TASK REQUIREMENTS =
Transcribe all of the records word for word, please, omitting the pictures.
======== RECORD SET ========
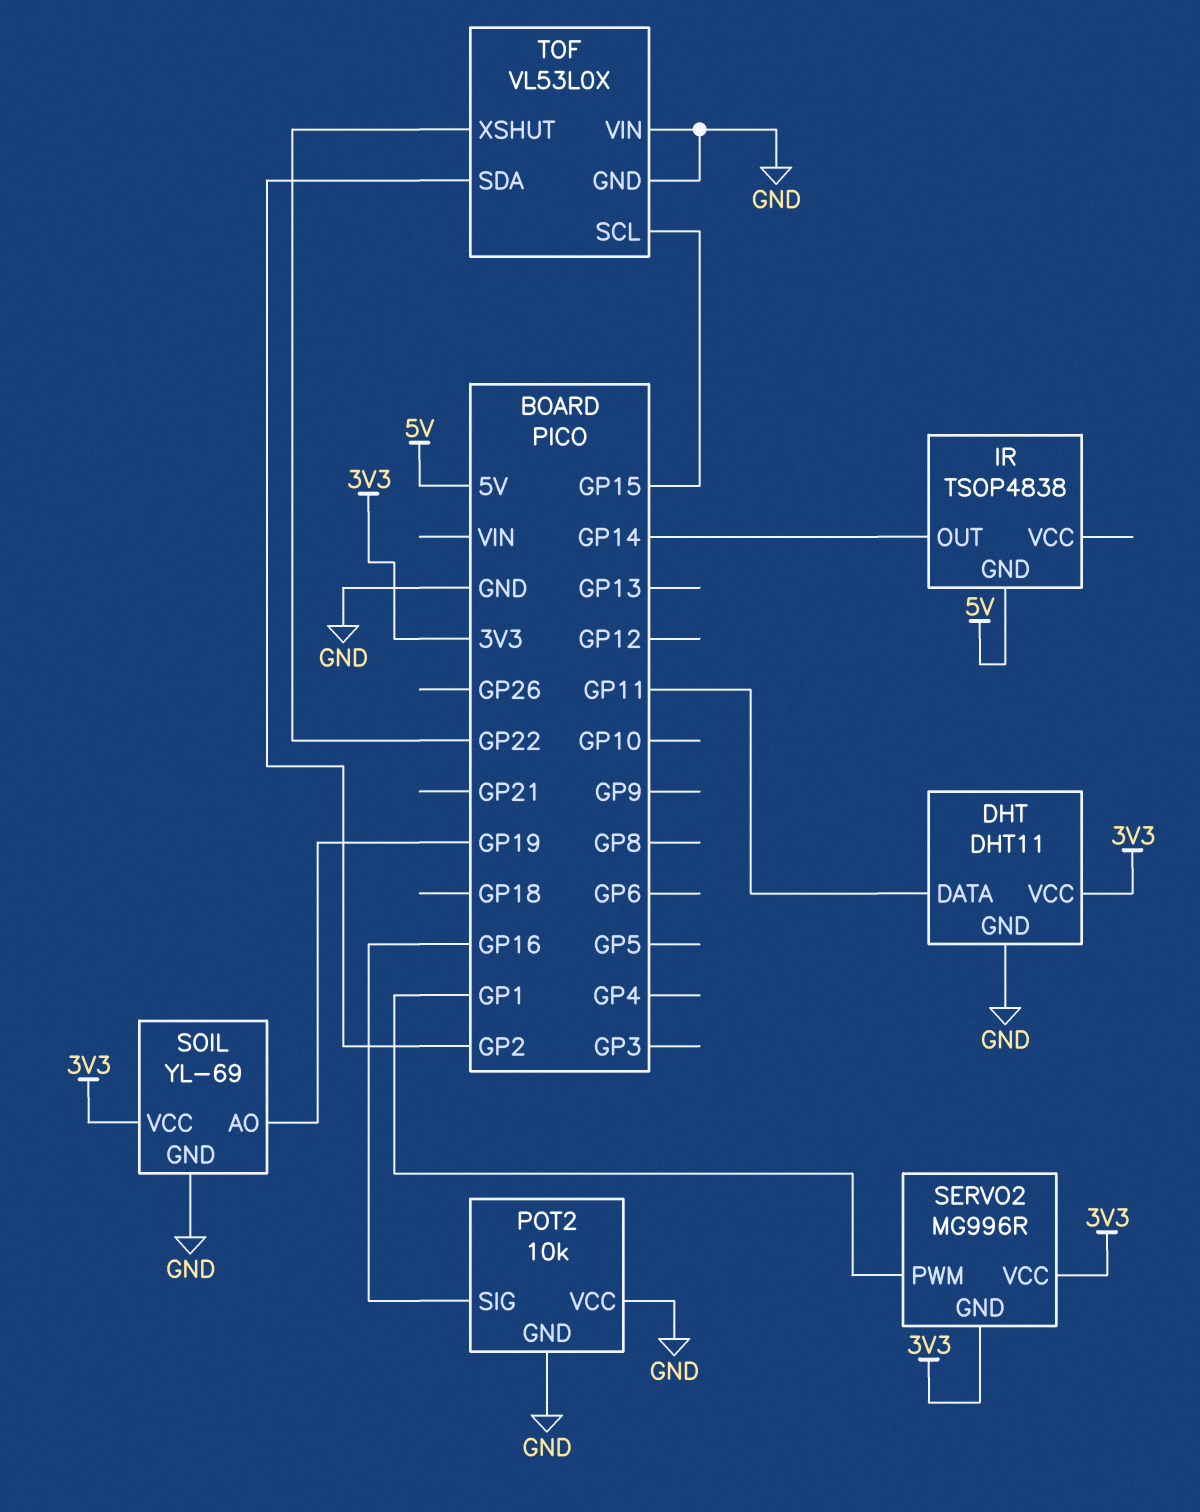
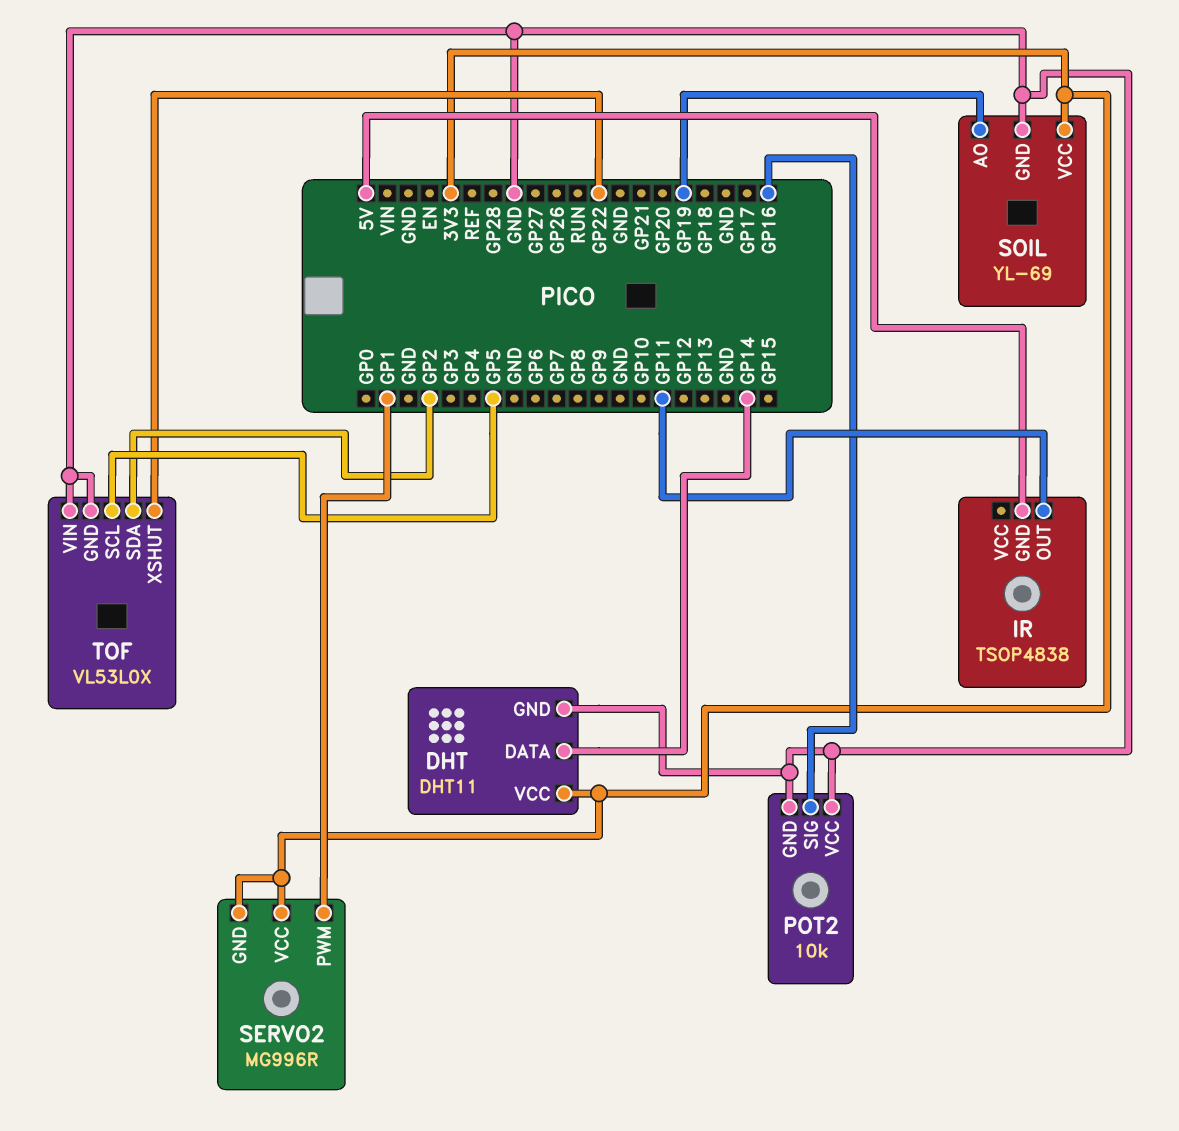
DHT pin DATA: GP11 -> GP14
IR pin OUT: GP14 -> GP11
TOF pin SCL: GP15 -> GP5

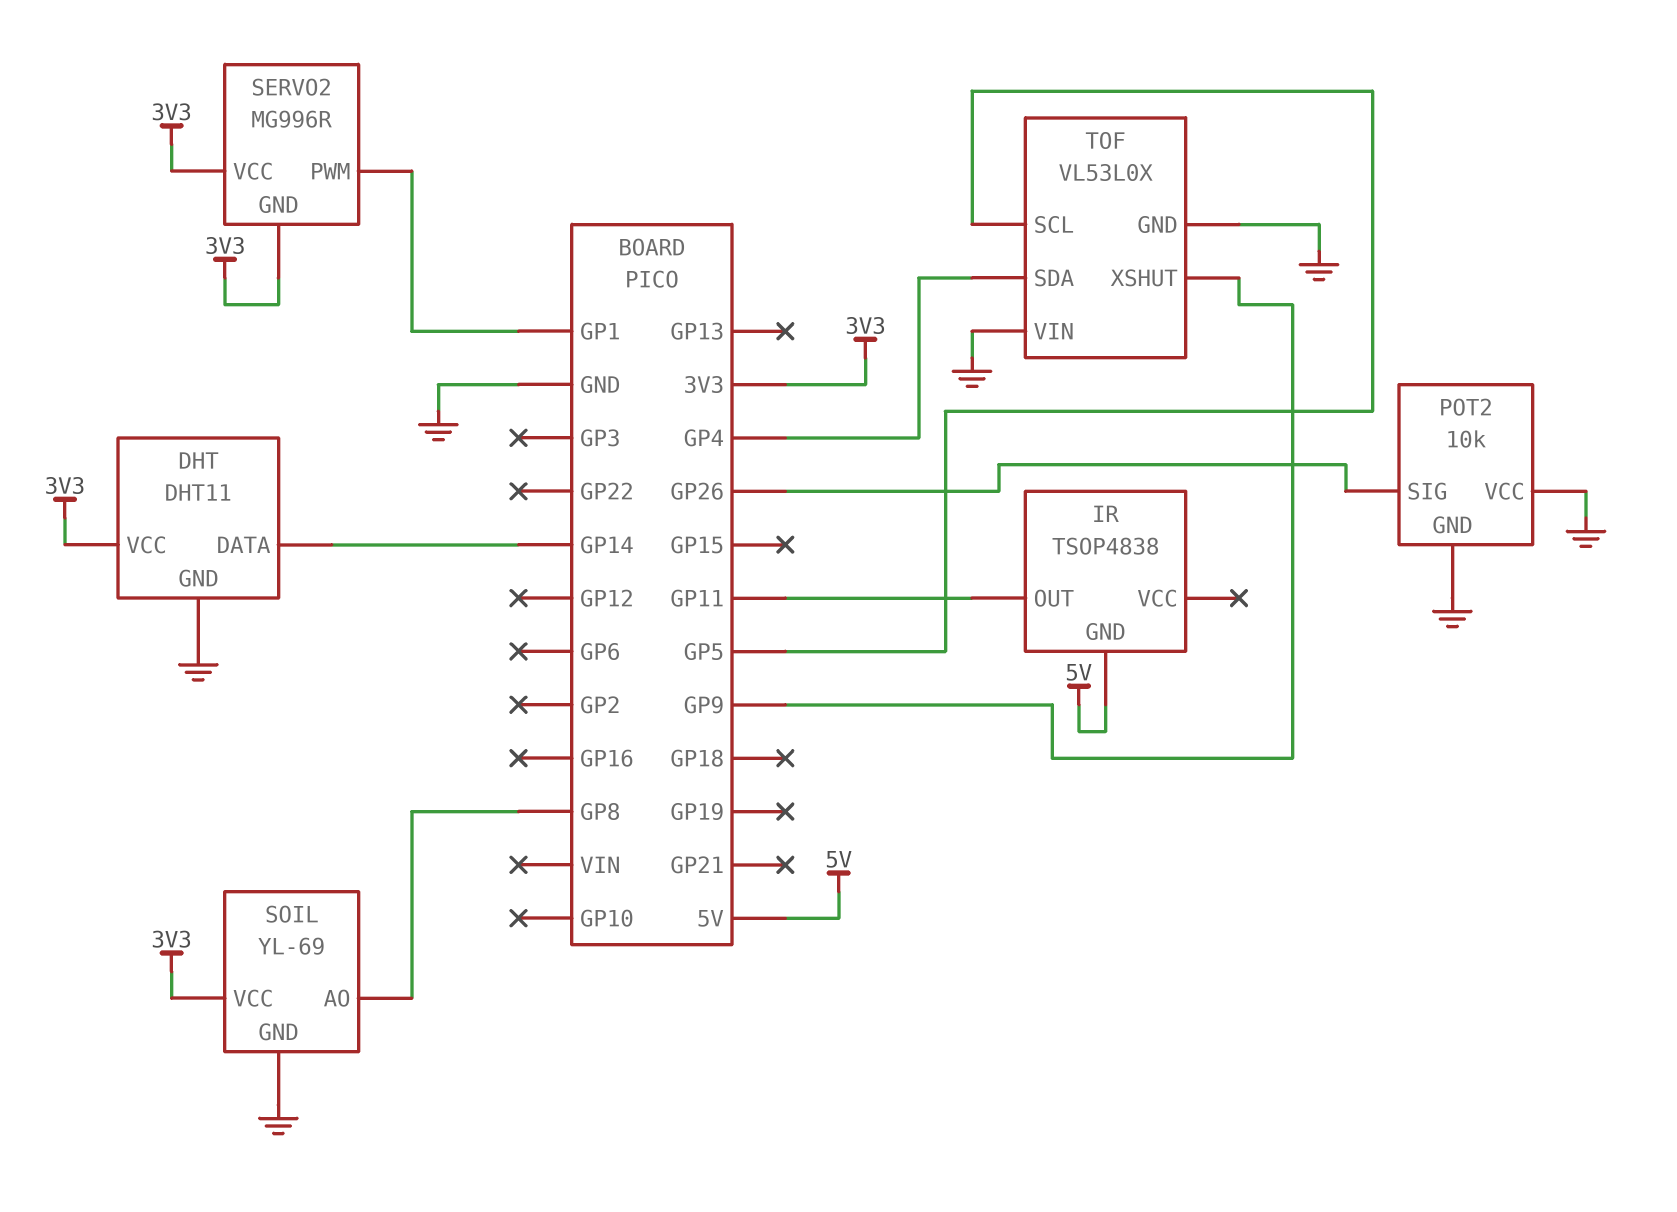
POT2 pin SIG: GP16 -> GP26
SOIL pin AO: GP19 -> GP8
TOF pin SDA: GP2 -> GP4
TOF pin XSHUT: GP22 -> GP9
========
WRITTEN SOLUTION =
DHT pin DATA: GP11 -> GP14
IR pin OUT: GP14 -> GP11
TOF pin SCL: GP15 -> GP5

POT2 pin SIG: GP16 -> GP26
SOIL pin AO: GP19 -> GP8
TOF pin SDA: GP2 -> GP4
TOF pin XSHUT: GP22 -> GP9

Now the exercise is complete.